> **Assignment**: Would you give the data below back exactly as it reads?
Start of Records for this task
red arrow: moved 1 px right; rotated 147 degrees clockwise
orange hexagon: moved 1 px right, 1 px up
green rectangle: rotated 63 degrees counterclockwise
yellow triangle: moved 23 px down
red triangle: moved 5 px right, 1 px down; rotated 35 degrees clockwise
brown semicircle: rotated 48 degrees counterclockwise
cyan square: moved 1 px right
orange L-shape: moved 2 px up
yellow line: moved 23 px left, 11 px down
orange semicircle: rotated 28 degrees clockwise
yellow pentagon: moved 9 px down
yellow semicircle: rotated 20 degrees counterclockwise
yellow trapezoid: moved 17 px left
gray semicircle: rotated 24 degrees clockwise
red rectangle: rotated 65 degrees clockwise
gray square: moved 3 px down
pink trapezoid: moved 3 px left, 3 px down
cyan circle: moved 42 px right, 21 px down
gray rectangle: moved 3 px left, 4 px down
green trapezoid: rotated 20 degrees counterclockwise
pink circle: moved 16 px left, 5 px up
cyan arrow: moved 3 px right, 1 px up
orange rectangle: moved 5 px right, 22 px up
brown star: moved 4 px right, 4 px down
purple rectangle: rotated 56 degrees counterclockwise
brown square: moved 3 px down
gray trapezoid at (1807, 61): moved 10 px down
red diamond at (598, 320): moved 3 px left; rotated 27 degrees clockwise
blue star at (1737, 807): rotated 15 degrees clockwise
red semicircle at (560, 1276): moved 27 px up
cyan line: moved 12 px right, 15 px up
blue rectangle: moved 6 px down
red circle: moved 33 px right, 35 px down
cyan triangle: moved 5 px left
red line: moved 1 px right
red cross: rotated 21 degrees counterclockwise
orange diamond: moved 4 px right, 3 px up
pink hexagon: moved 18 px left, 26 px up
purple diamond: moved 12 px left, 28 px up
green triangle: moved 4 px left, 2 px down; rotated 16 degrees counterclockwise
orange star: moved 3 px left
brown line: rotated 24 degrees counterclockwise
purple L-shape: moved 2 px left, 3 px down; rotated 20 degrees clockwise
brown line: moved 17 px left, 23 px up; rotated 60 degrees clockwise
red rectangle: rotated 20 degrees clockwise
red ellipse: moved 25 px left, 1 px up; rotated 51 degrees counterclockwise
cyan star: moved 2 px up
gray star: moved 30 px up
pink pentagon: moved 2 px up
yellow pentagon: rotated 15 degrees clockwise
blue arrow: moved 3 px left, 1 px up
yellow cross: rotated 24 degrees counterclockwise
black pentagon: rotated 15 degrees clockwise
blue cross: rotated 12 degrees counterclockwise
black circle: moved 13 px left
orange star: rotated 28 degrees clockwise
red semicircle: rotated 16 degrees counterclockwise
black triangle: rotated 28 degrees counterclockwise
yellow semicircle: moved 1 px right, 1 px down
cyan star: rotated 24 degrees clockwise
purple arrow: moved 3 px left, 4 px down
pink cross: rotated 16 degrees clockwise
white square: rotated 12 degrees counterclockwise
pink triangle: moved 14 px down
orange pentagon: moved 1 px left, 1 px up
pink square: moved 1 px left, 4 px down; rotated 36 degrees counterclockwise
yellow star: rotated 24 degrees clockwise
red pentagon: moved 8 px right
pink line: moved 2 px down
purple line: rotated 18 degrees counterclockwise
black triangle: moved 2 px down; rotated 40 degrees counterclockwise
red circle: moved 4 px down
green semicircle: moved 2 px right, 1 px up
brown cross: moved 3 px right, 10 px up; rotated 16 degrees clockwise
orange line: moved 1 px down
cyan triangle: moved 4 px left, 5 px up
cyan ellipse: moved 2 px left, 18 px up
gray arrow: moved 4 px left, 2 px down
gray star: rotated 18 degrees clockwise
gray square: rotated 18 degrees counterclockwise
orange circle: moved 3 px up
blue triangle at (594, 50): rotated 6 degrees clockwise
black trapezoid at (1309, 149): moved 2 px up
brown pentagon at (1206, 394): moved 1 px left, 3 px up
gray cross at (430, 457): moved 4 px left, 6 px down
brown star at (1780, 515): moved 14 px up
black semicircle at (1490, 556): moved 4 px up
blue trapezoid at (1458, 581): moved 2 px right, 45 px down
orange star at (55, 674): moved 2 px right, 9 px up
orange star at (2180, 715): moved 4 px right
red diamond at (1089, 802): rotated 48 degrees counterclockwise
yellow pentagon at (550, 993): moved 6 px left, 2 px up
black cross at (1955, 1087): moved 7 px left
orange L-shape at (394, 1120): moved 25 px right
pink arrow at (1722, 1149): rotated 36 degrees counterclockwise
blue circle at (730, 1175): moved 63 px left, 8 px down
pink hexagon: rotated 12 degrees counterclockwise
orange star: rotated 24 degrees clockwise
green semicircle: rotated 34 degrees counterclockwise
End of Records for this task
> **Task output**:
red arrow: moved 1 px right; rotated 147 degrees clockwise
orange hexagon: moved 1 px right, 1 px up
green rectangle: rotated 63 degrees counterclockwise
yellow triangle: moved 23 px down
red triangle: moved 5 px right, 1 px down; rotated 35 degrees clockwise
brown semicircle: rotated 48 degrees counterclockwise
cyan square: moved 1 px right
orange L-shape: moved 2 px up
yellow line: moved 23 px left, 11 px down
orange semicircle: rotated 28 degrees clockwise
yellow pentagon: moved 9 px down
yellow semicircle: rotated 20 degrees counterclockwise
yellow trapezoid: moved 17 px left
gray semicircle: rotated 24 degrees clockwise
red rectangle: rotated 65 degrees clockwise
gray square: moved 3 px down
pink trapezoid: moved 3 px left, 3 px down
cyan circle: moved 42 px right, 21 px down
gray rectangle: moved 3 px left, 4 px down
green trapezoid: rotated 20 degrees counterclockwise
pink circle: moved 16 px left, 5 px up
cyan arrow: moved 3 px right, 1 px up
orange rectangle: moved 5 px right, 22 px up
brown star: moved 4 px right, 4 px down
purple rectangle: rotated 56 degrees counterclockwise
brown square: moved 3 px down
gray trapezoid at (1807, 61): moved 10 px down
red diamond at (598, 320): moved 3 px left; rotated 27 degrees clockwise
blue star at (1737, 807): rotated 15 degrees clockwise
red semicircle at (560, 1276): moved 27 px up
cyan line: moved 12 px right, 15 px up
blue rectangle: moved 6 px down
red circle: moved 33 px right, 35 px down
cyan triangle: moved 5 px left
red line: moved 1 px right
red cross: rotated 21 degrees counterclockwise
orange diamond: moved 4 px right, 3 px up
pink hexagon: moved 18 px left, 26 px up
purple diamond: moved 12 px left, 28 px up
green triangle: moved 4 px left, 2 px down; rotated 16 degrees counterclockwise
orange star: moved 3 px left
brown line: rotated 24 degrees counterclockwise
purple L-shape: moved 2 px left, 3 px down; rotated 20 degrees clockwise
brown line: moved 17 px left, 23 px up; rotated 60 degrees clockwise
red rectangle: rotated 20 degrees clockwise
red ellipse: moved 25 px left, 1 px up; rotated 51 degrees counterclockwise
cyan star: moved 2 px up
gray star: moved 30 px up
pink pentagon: moved 2 px up
yellow pentagon: rotated 15 degrees clockwise
blue arrow: moved 3 px left, 1 px up
yellow cross: rotated 24 degrees counterclockwise
black pentagon: rotated 15 degrees clockwise
blue cross: rotated 12 degrees counterclockwise
black circle: moved 13 px left
orange star: rotated 28 degrees clockwise
red semicircle: rotated 16 degrees counterclockwise
black triangle: rotated 28 degrees counterclockwise
yellow semicircle: moved 1 px right, 1 px down
cyan star: rotated 24 degrees clockwise
purple arrow: moved 3 px left, 4 px down
pink cross: rotated 16 degrees clockwise
white square: rotated 12 degrees counterclockwise
pink triangle: moved 14 px down
orange pentagon: moved 1 px left, 1 px up
pink square: moved 1 px left, 4 px down; rotated 36 degrees counterclockwise
yellow star: rotated 24 degrees clockwise
red pentagon: moved 8 px right
pink line: moved 2 px down
purple line: rotated 18 degrees counterclockwise
black triangle: moved 2 px down; rotated 40 degrees counterclockwise
red circle: moved 4 px down
green semicircle: moved 2 px right, 1 px up
brown cross: moved 3 px right, 10 px up; rotated 16 degrees clockwise
orange line: moved 1 px down
cyan triangle: moved 4 px left, 5 px up
cyan ellipse: moved 2 px left, 18 px up
gray arrow: moved 4 px left, 2 px down
gray star: rotated 18 degrees clockwise
gray square: rotated 18 degrees counterclockwise
orange circle: moved 3 px up
blue triangle at (594, 50): rotated 6 degrees clockwise
black trapezoid at (1309, 149): moved 2 px up
brown pentagon at (1206, 394): moved 1 px left, 3 px up
gray cross at (430, 457): moved 4 px left, 6 px down
brown star at (1780, 515): moved 14 px up
black semicircle at (1490, 556): moved 4 px up
blue trapezoid at (1458, 581): moved 2 px right, 45 px down
orange star at (55, 674): moved 2 px right, 9 px up
orange star at (2180, 715): moved 4 px right
red diamond at (1089, 802): rotated 48 degrees counterclockwise
yellow pentagon at (550, 993): moved 6 px left, 2 px up
black cross at (1955, 1087): moved 7 px left
orange L-shape at (394, 1120): moved 25 px right
pink arrow at (1722, 1149): rotated 36 degrees counterclockwise
blue circle at (730, 1175): moved 63 px left, 8 px down
pink hexagon: rotated 12 degrees counterclockwise
orange star: rotated 24 degrees clockwise
green semicircle: rotated 34 degrees counterclockwise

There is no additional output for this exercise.